* What you will do
Transcribe every record as it stands and set the images aside.

* Data to process

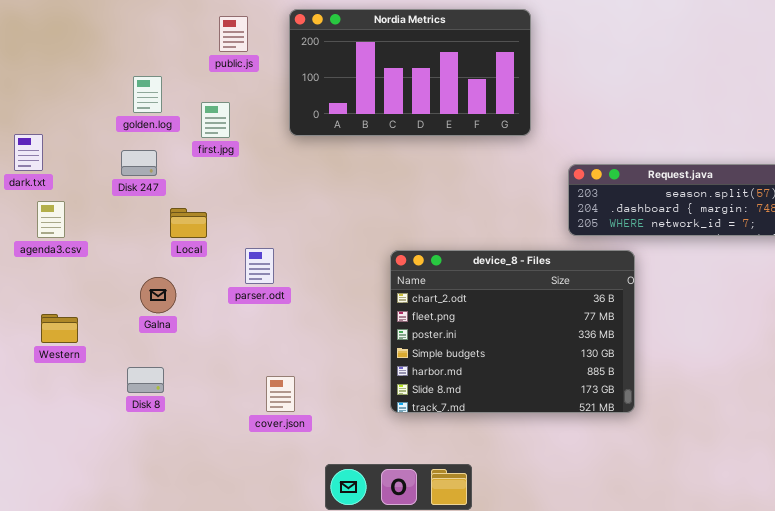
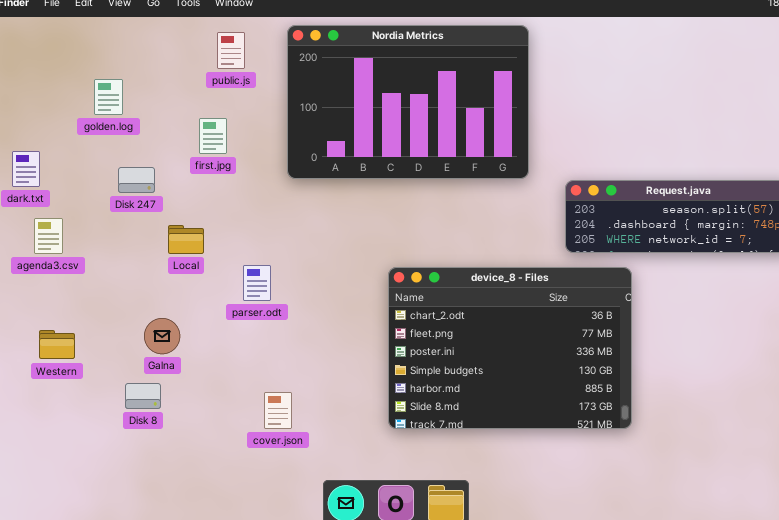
Nordia Metrics: [289,9,531,136] -> [287,25,529,179], resized
golden.log: [133,76,162,113] -> [94,79,123,115], moved
Galna: [140,277,176,313] -> [144,318,180,354], moved

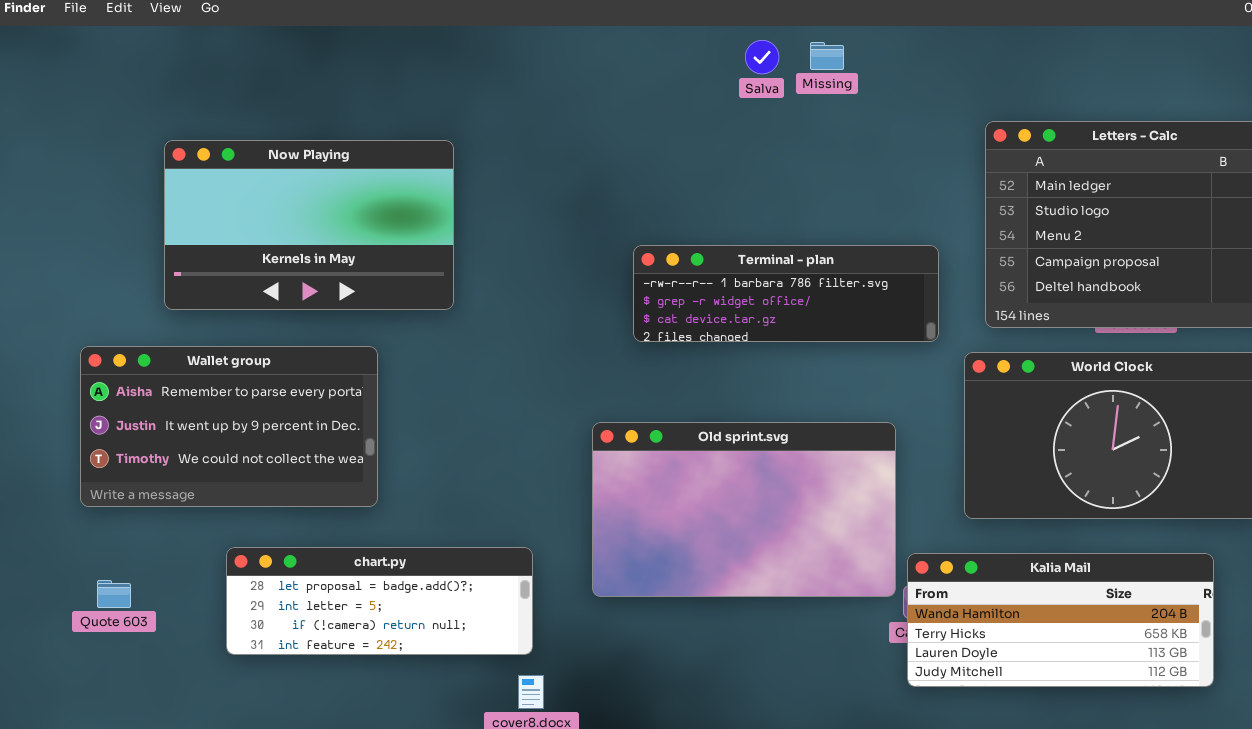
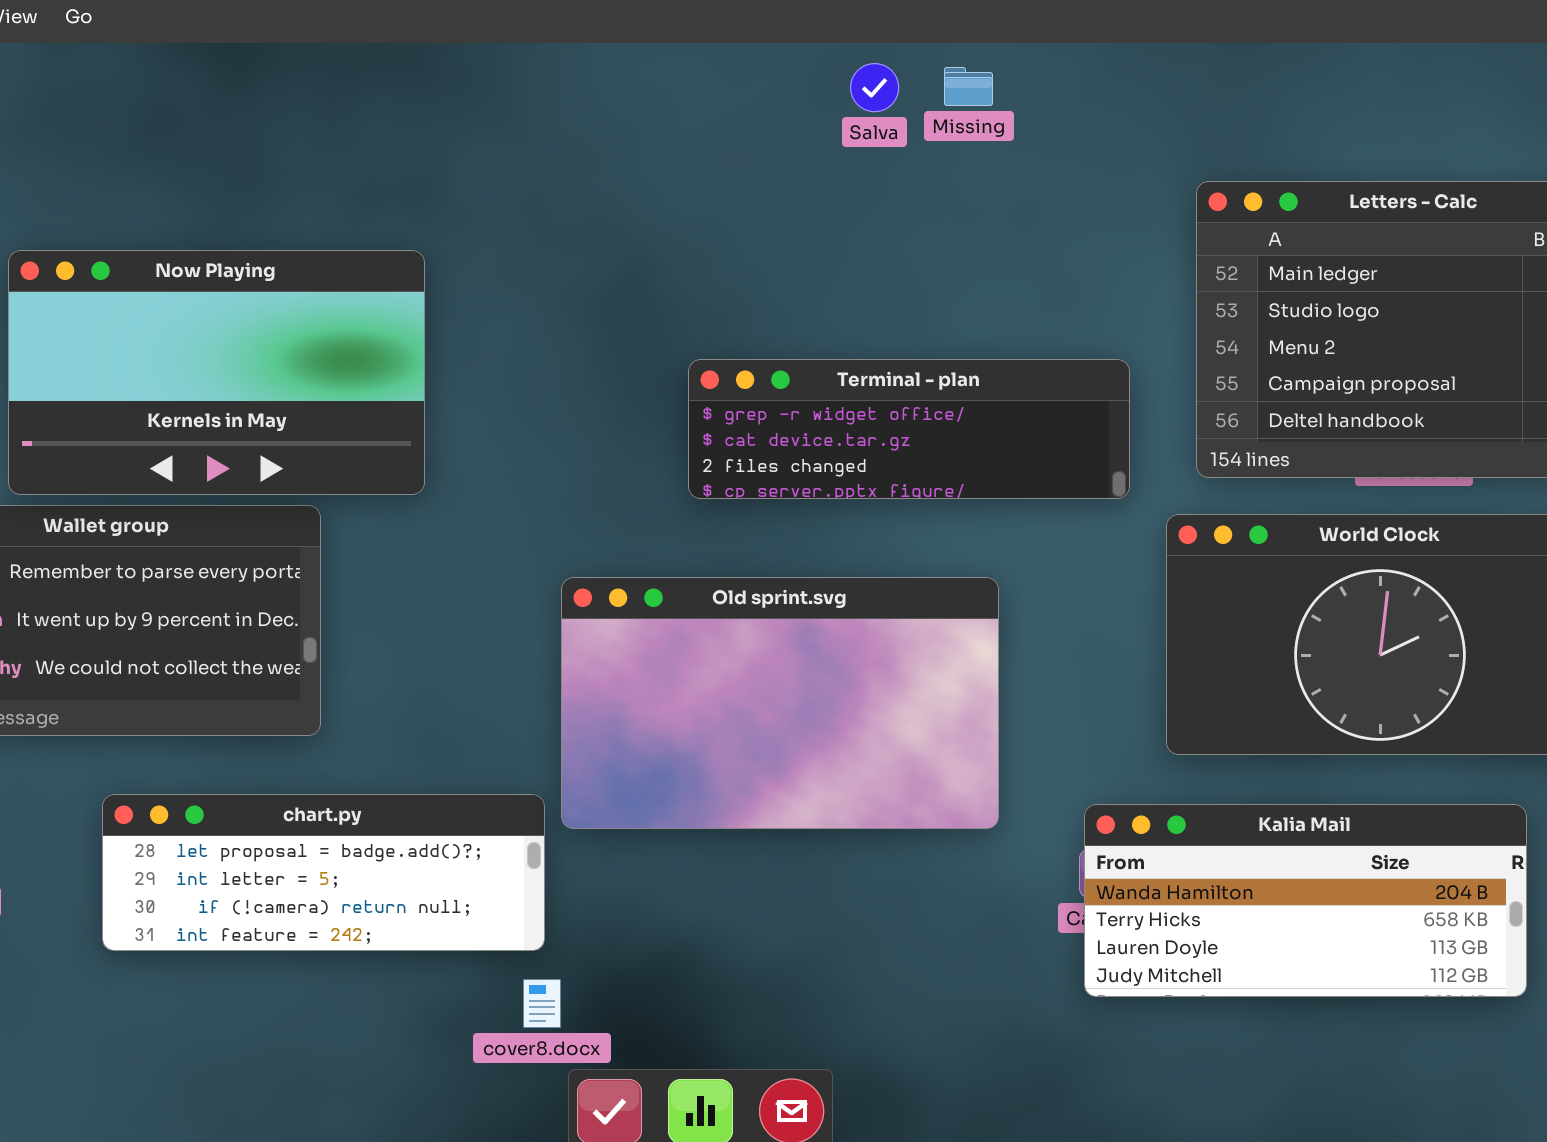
Now Playing: [164,140,454,310] -> [8,250,425,495], moved
Terminal - plan: [633,245,939,342] -> [688,359,1130,499], scrolled down 1 row
Old sprint.svg: [592,422,896,597] -> [561,577,999,829], moved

* Task output
Nordia Metrics: [289,9,531,136] -> [287,25,529,179], resized
golden.log: [133,76,162,113] -> [94,79,123,115], moved
Galna: [140,277,176,313] -> [144,318,180,354], moved

Now Playing: [164,140,454,310] -> [8,250,425,495], moved
Terminal - plan: [633,245,939,342] -> [688,359,1130,499], scrolled down 1 row
Old sprint.svg: [592,422,896,597] -> [561,577,999,829], moved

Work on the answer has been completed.